**Excerpted records**:

↓

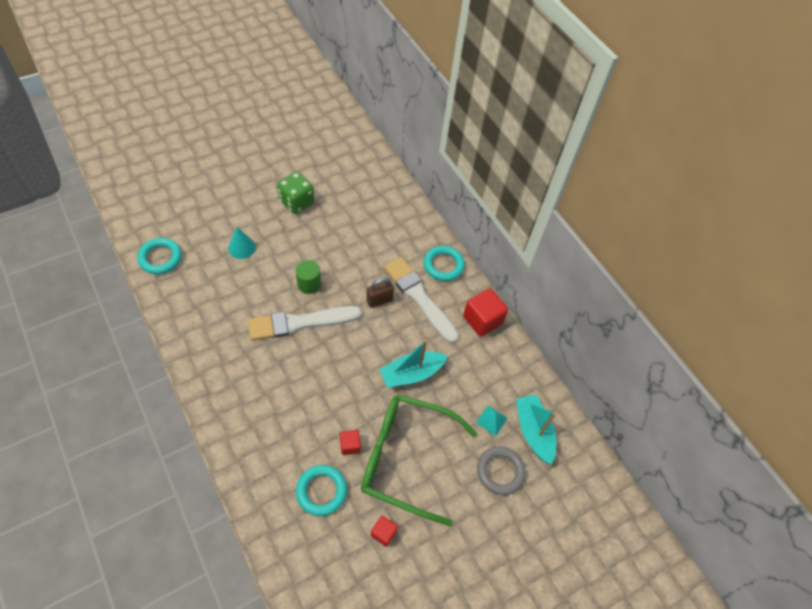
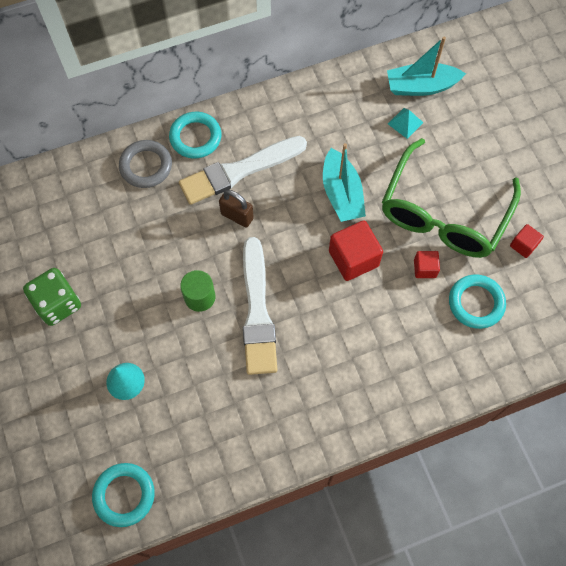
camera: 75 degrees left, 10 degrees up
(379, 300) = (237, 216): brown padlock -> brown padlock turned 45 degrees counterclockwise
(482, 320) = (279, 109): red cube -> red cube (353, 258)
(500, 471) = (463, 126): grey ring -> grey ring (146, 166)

↑
↓

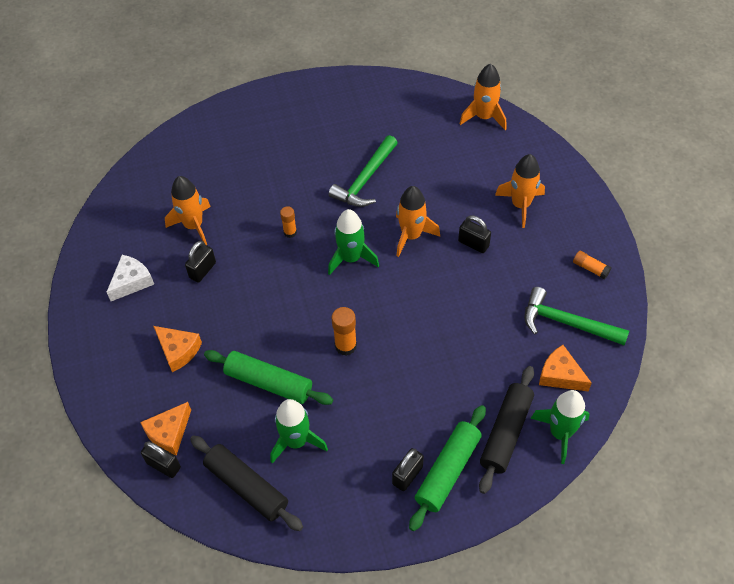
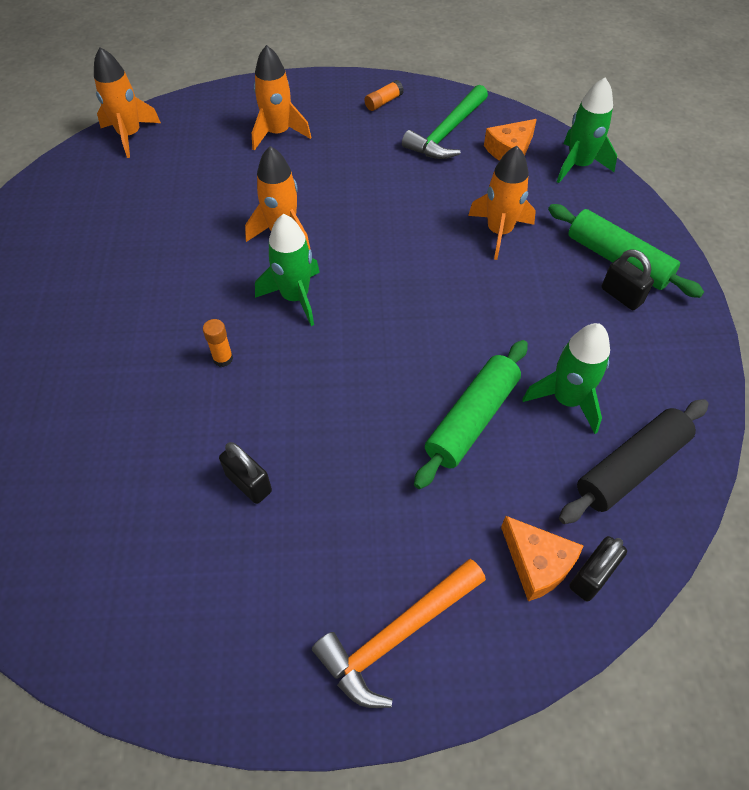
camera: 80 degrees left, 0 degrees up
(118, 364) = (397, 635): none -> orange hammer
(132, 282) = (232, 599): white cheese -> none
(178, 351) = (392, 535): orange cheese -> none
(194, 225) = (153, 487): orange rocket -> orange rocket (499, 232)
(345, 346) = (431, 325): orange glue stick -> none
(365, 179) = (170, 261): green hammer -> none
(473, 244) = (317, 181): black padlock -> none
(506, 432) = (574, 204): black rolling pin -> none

↑

**Your instructions**: Using the listing above, return word for word each line from the one that has "camera: 75 degrees left, 10 degrees up" through the one that has "(500, 471) = (463, 126): grey", and no line outside that range.

**Final answer**:
camera: 75 degrees left, 10 degrees up
(379, 300) = (237, 216): brown padlock -> brown padlock turned 45 degrees counterclockwise
(482, 320) = (279, 109): red cube -> red cube (353, 258)
(500, 471) = (463, 126): grey ring -> grey ring (146, 166)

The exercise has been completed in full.